## Exercise
Rename every "rotated" to "turned" in the rows, from the line with "brown star: moved 3 px right;" up to and including the last of the rows, and change nothing else. Give only those lines, without the pictures.

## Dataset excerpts
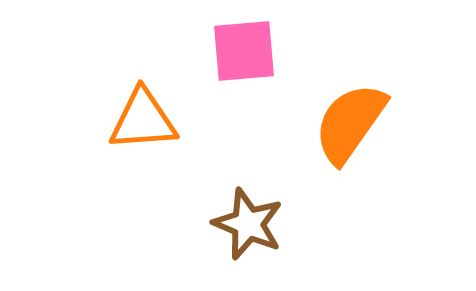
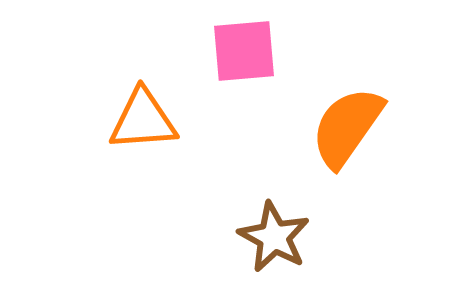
orange semicircle: moved 3 px left, 4 px down
brown star: moved 26 px right, 13 px down; rotated 6 degrees clockwise
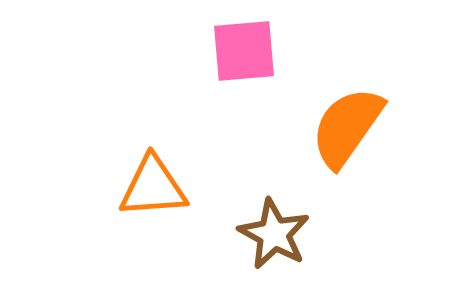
orange triangle: moved 10 px right, 67 px down
brown star: moved 3 px up
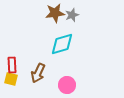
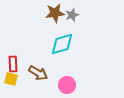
red rectangle: moved 1 px right, 1 px up
brown arrow: rotated 84 degrees counterclockwise
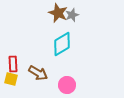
brown star: moved 3 px right; rotated 30 degrees clockwise
cyan diamond: rotated 15 degrees counterclockwise
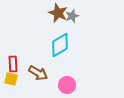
gray star: moved 1 px down
cyan diamond: moved 2 px left, 1 px down
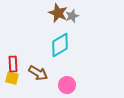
yellow square: moved 1 px right, 1 px up
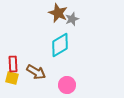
gray star: moved 3 px down
brown arrow: moved 2 px left, 1 px up
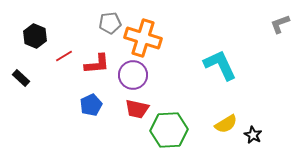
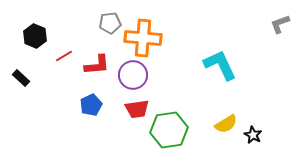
orange cross: rotated 12 degrees counterclockwise
red L-shape: moved 1 px down
red trapezoid: rotated 20 degrees counterclockwise
green hexagon: rotated 6 degrees counterclockwise
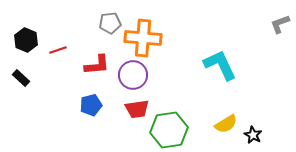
black hexagon: moved 9 px left, 4 px down
red line: moved 6 px left, 6 px up; rotated 12 degrees clockwise
blue pentagon: rotated 10 degrees clockwise
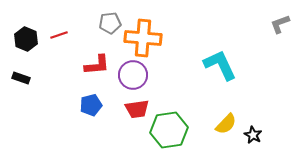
black hexagon: moved 1 px up
red line: moved 1 px right, 15 px up
black rectangle: rotated 24 degrees counterclockwise
yellow semicircle: rotated 15 degrees counterclockwise
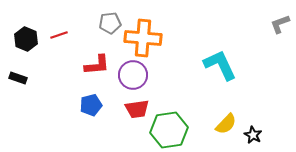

## Finished task
brown star: moved 3 px right; turned 30 degrees clockwise
cyan diamond: turned 15 degrees counterclockwise
gray star: moved 1 px down
cyan diamond: moved 2 px left, 1 px down
yellow square: moved 1 px right, 1 px up
gray star: moved 3 px down
brown arrow: moved 2 px left, 1 px up
orange cross: turned 12 degrees counterclockwise
red L-shape: moved 1 px down
red trapezoid: turned 20 degrees counterclockwise
green hexagon: turned 6 degrees counterclockwise
black hexagon: moved 9 px left, 4 px down
red line: moved 6 px left, 6 px up; turned 12 degrees clockwise
blue pentagon: turned 10 degrees clockwise
black hexagon: moved 1 px up
red line: moved 1 px right, 15 px up
black rectangle: turned 24 degrees counterclockwise
yellow semicircle: turned 15 degrees counterclockwise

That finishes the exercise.